# WHAT TO PRODUCE
Write out the data again exactly, skipping every picture.
***** EXERCISE MATERIALS
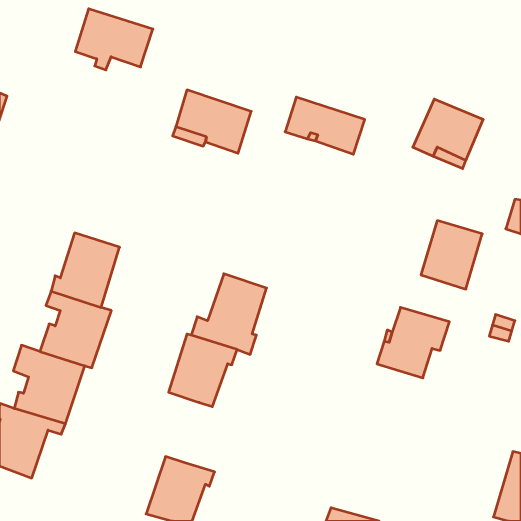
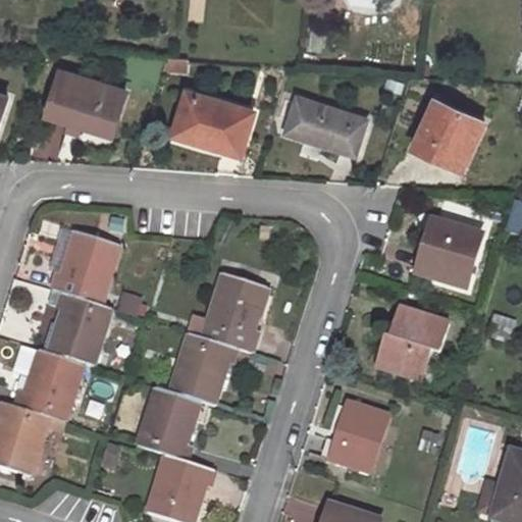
building: [75,9,153,70] -> [47,69,124,130]
building: none -> [135,387,199,462]
building: none -> [326,403,387,470]

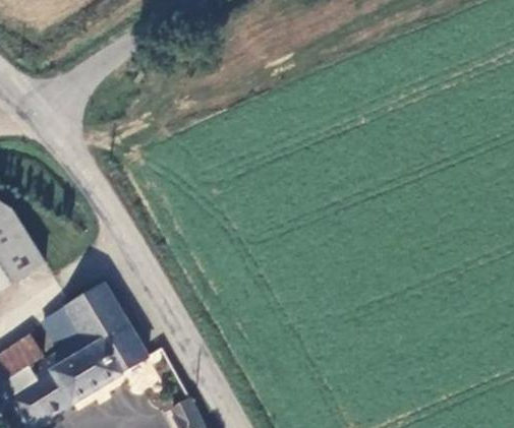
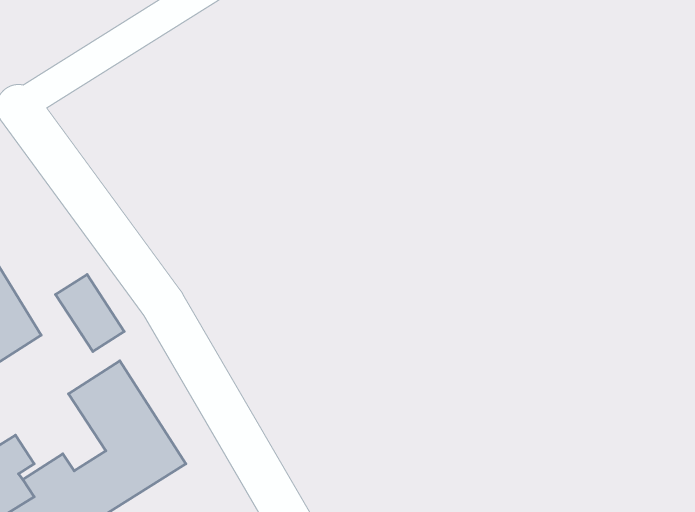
building: [43,305,92,360] -> [56,274,124,351]

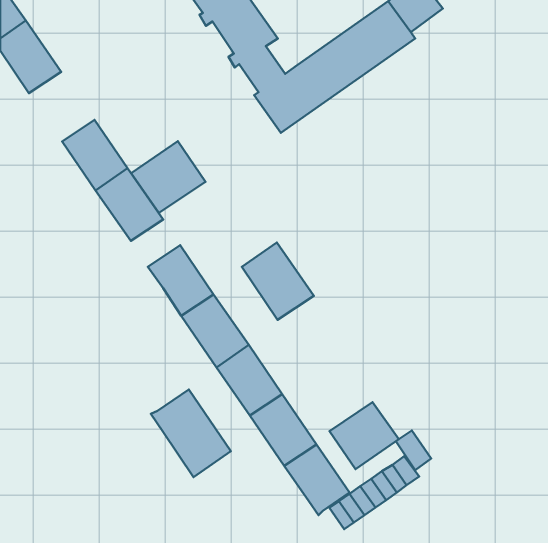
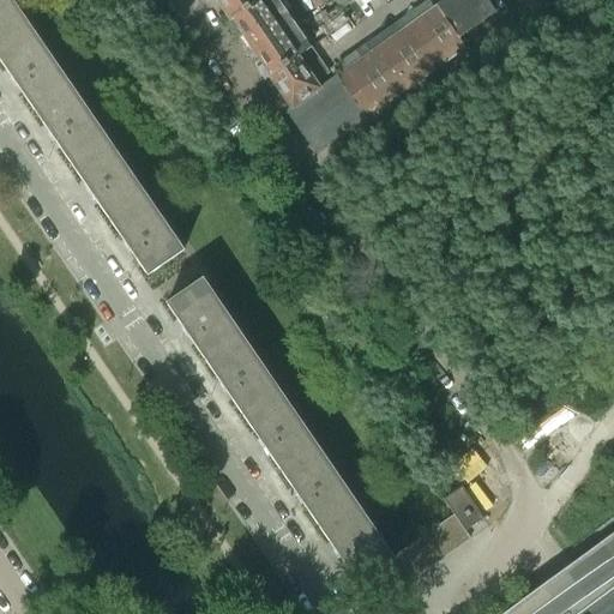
building: none -> [32,80,106,158]
building: [131,141,206,213] -> none
building: [242,242,314,320] -> none
building: [151,389,231,477] -> none
building: [329,402,399,469] -> none

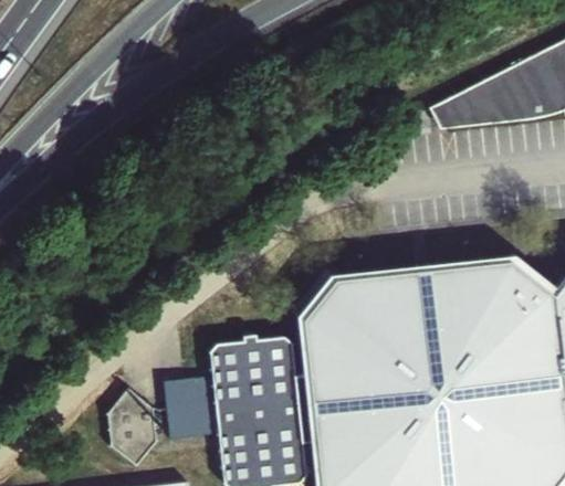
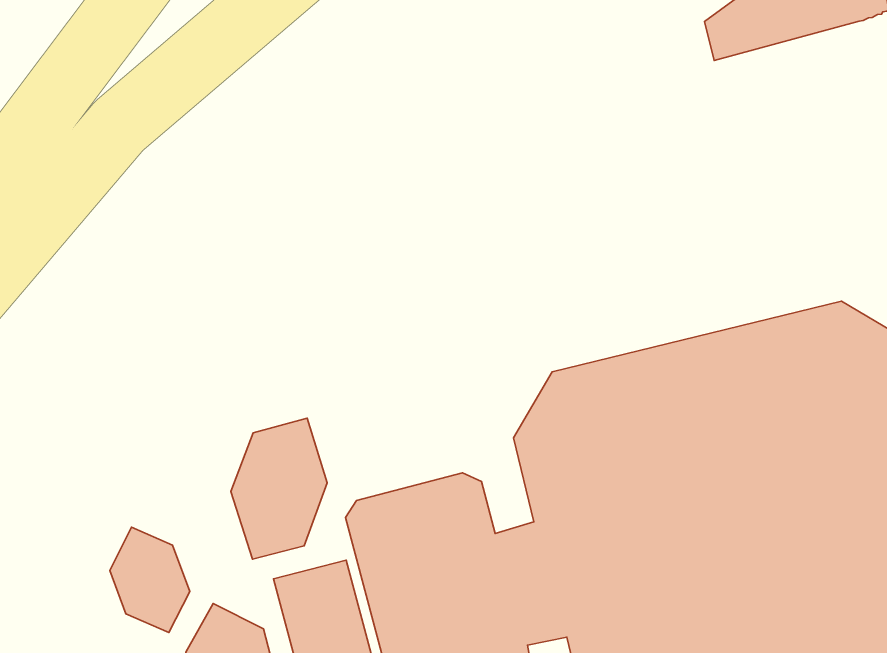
building: none -> [231,418,327,559]
building: none -> [110,527,190,632]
**********
# TASK RESULT
building: [75,9,153,70] -> [47,69,124,130]
building: none -> [135,387,199,462]
building: none -> [326,403,387,470]

building: [43,305,92,360] -> [56,274,124,351]

building: none -> [32,80,106,158]
building: [131,141,206,213] -> none
building: [242,242,314,320] -> none
building: [151,389,231,477] -> none
building: [329,402,399,469] -> none

building: none -> [231,418,327,559]
building: none -> [110,527,190,632]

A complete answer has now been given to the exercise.